Exercise requirements
Pull from the data below each line where the word "yellow" occurs, and copy it.

Source material
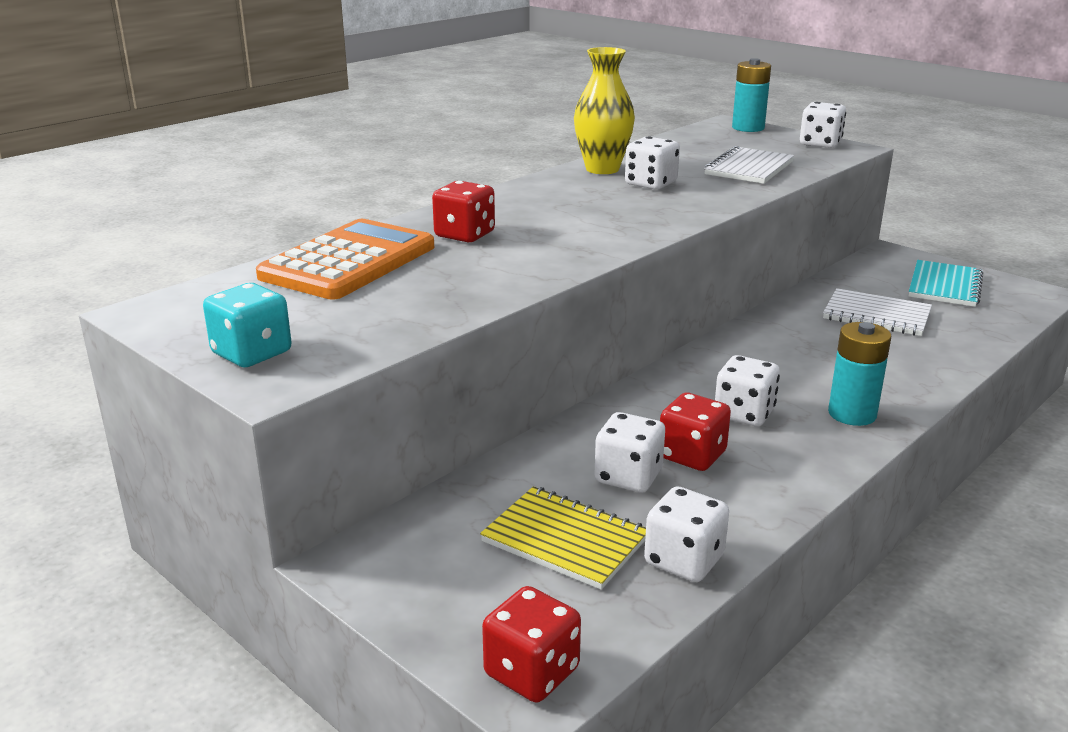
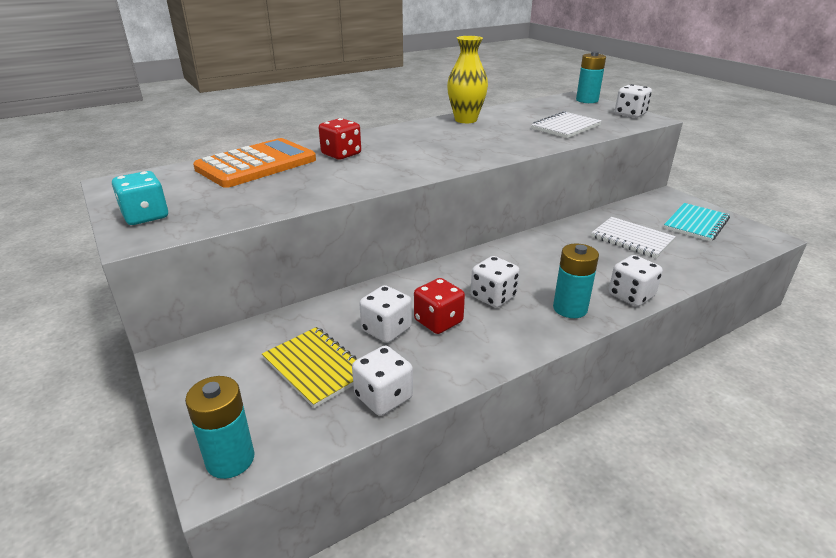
camera: 15 degrees right, 5 degrees up
(532, 672) = (230, 459): red dice -> turquoise battery
(650, 184) = (489, 132): white dice -> white dice (631, 296)

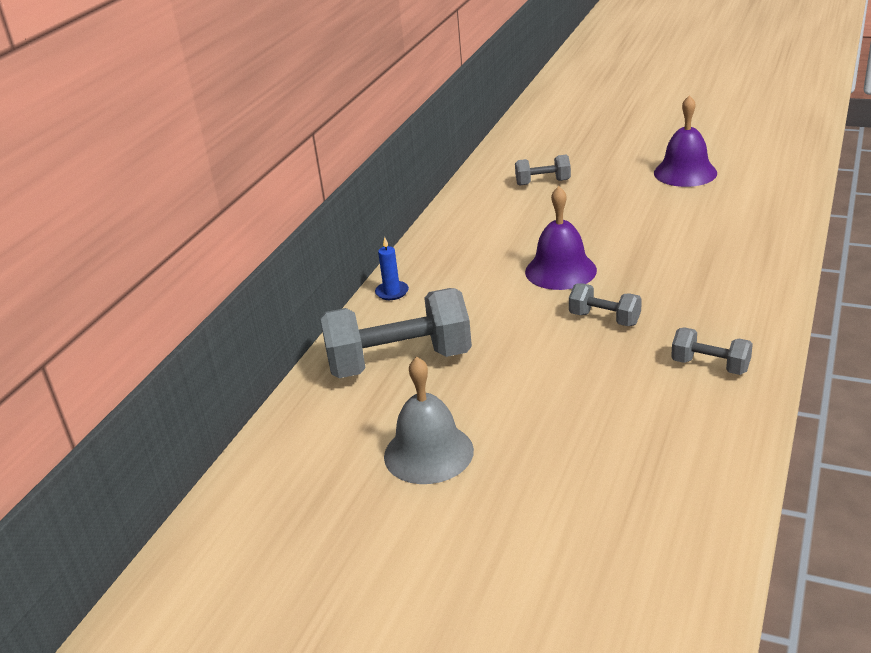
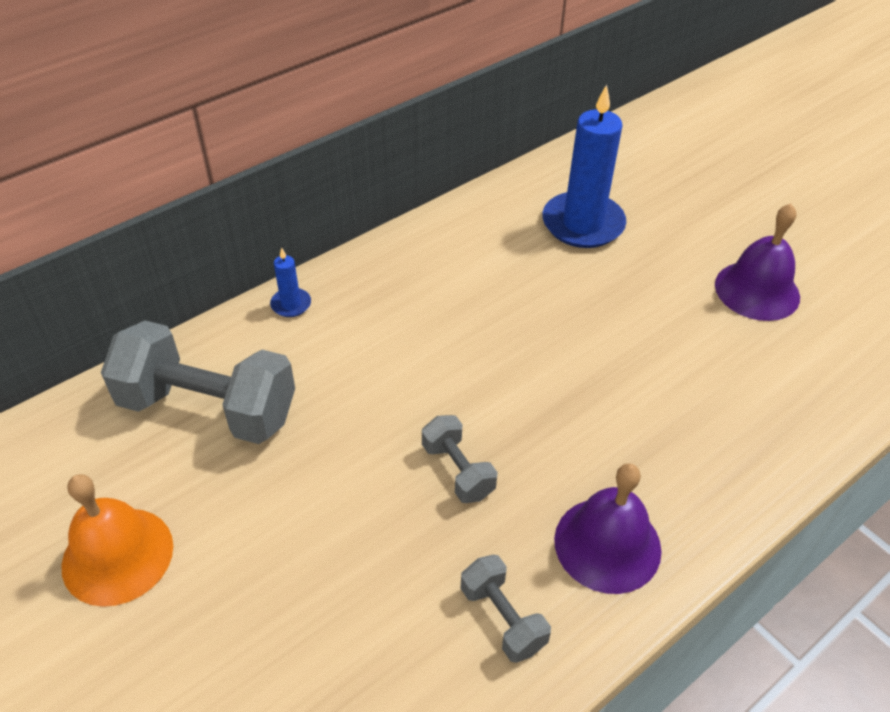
camera: 25 degrees right, 15 degrees up
(428, 453) = (117, 555): grey bell -> orange bell
(543, 182) = (583, 224): grey dumbbell -> blue candle
(560, 270) = (479, 369): purple bell -> purple bell (607, 544)

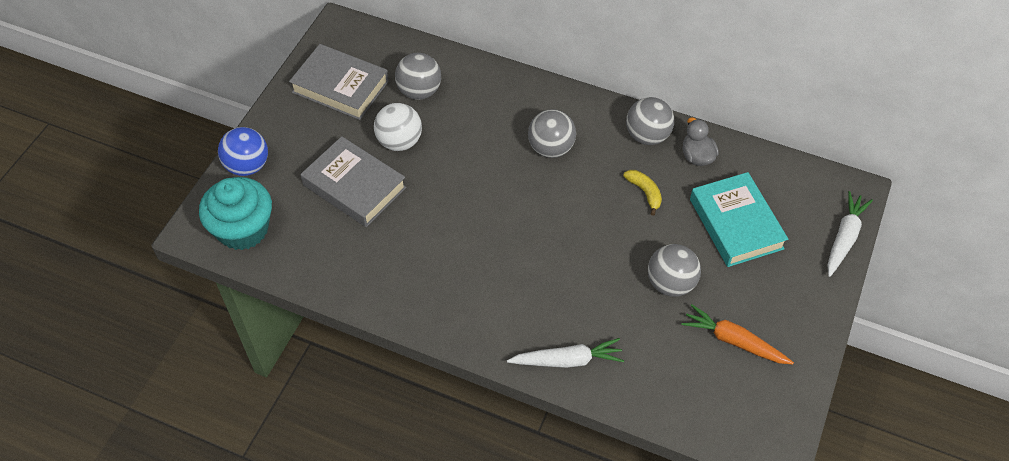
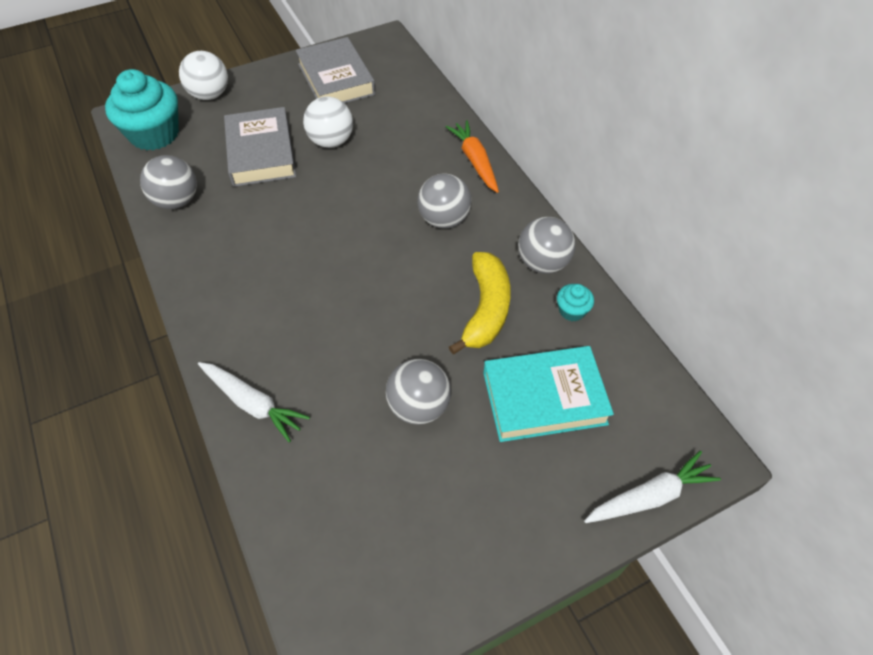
camera: 40 degrees right, 0 degrees up
(247, 166) = (210, 95): blue ball -> white ball
(419, 91) = (389, 115): grey ball -> grey ball (177, 201)
(645, 192) = (486, 309): yellow banana -> yellow banana, size x1.83
(697, 156) = (572, 311): grey duck -> turquoise cupcake
(733, 341) = (418, 508): orange carrot -> orange carrot (475, 161)
(736, 224) = (544, 398): turquoise book -> turquoise book turned 60 degrees clockwise

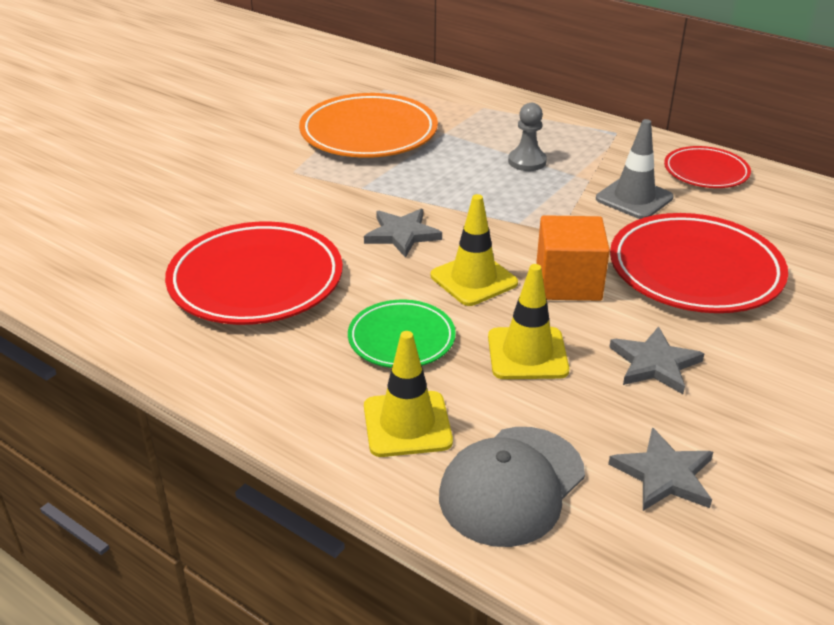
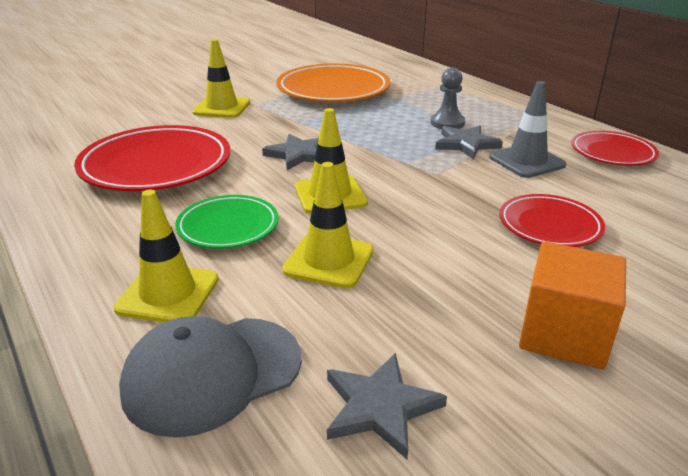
camera: 20 degrees right, 5 degrees down
(259, 183) = (222, 108): none -> yellow traffic cone
(568, 283) = (414, 213): orange cube -> orange cube (564, 334)
(654, 364) = (449, 296): grey star -> grey star (466, 144)
(695, 270) = (549, 225): red plate -> red plate, size x0.57

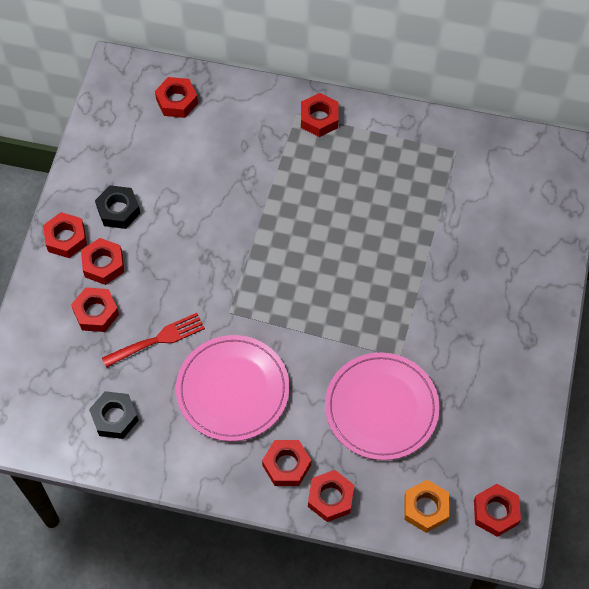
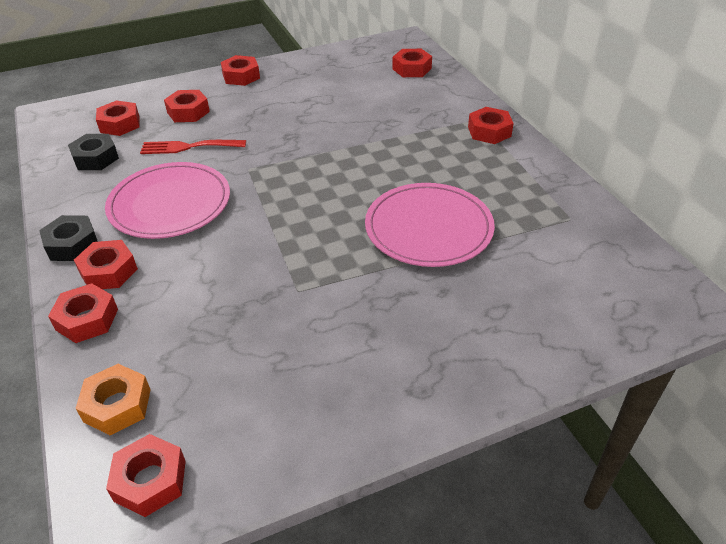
camera: 55 degrees right, 20 degrees down
(103, 264) = (234, 98): red nut -> red nut (120, 124)
(118, 210) = (288, 85): black nut -> black nut (72, 244)
(158, 339) = (188, 147): red fork -> red fork turned 150 degrees clockwise
(381, 408) = (224, 306): pink plate -> pink plate (428, 228)

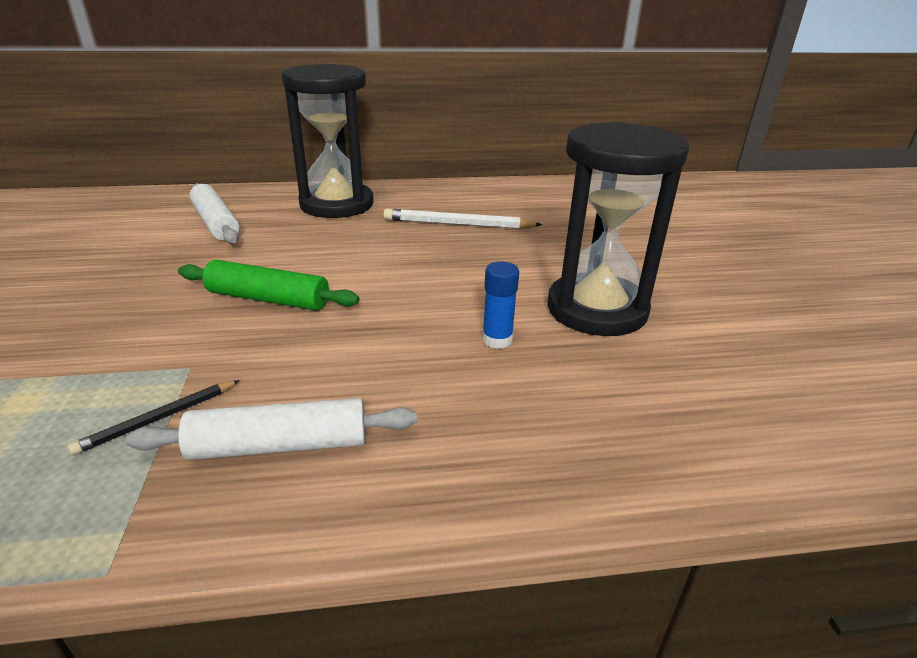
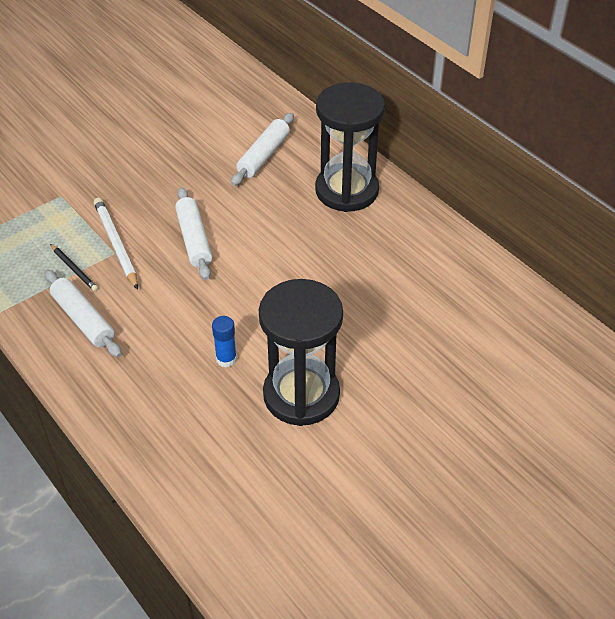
camera: 60 degrees right, 15 degrees up
(158, 419) = (74, 269): black pencil -> black pencil turned 150 degrees counterclockwise
(268, 299) = (194, 239): green rolling pin -> white rolling pin
(458, 224) = (373, 270): white pencil -> white pencil (116, 244)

Response area
(645, 192) = (486, 309): yellow banana -> yellow banana, size x1.83
(259, 183) = (222, 108): none -> yellow traffic cone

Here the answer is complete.